[Requirement]:
Down to the last line, set down the material below exactly; skip the pictures.

[The data]:
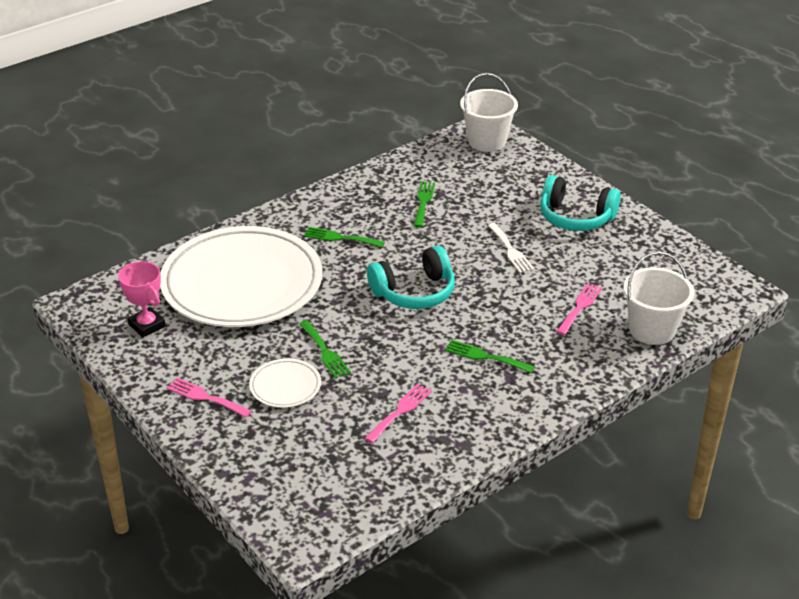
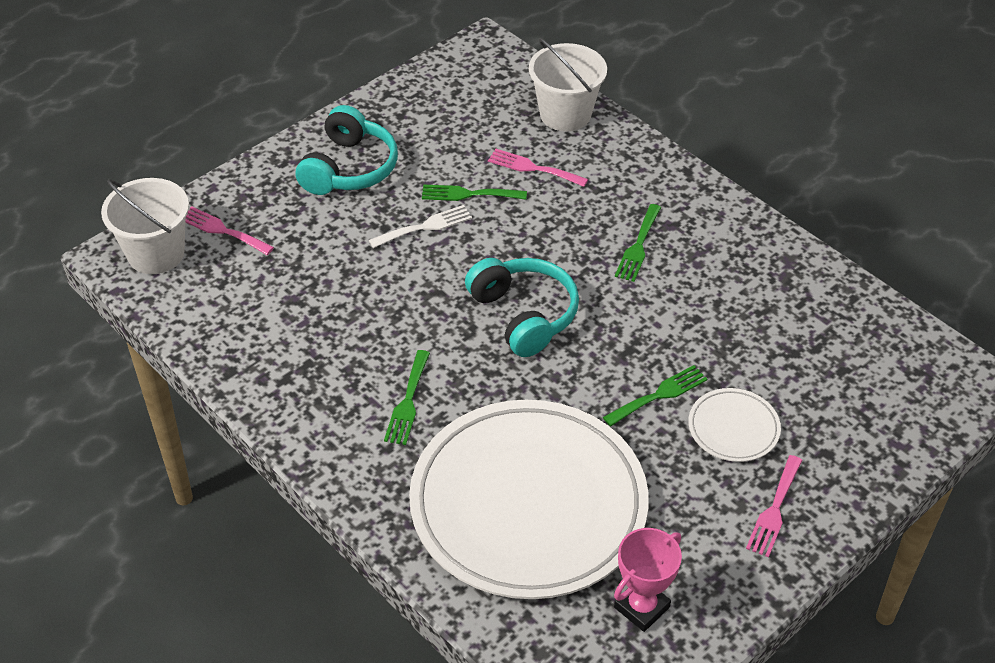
camera: 95 degrees left, 10 degrees up
(400, 411) = (750, 316): pink fork -> pink fork (222, 230)
(423, 202) = (315, 316): green fork -> green fork (468, 194)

[Task solution]:
camera: 95 degrees left, 10 degrees up
(400, 411) = (750, 316): pink fork -> pink fork (222, 230)
(423, 202) = (315, 316): green fork -> green fork (468, 194)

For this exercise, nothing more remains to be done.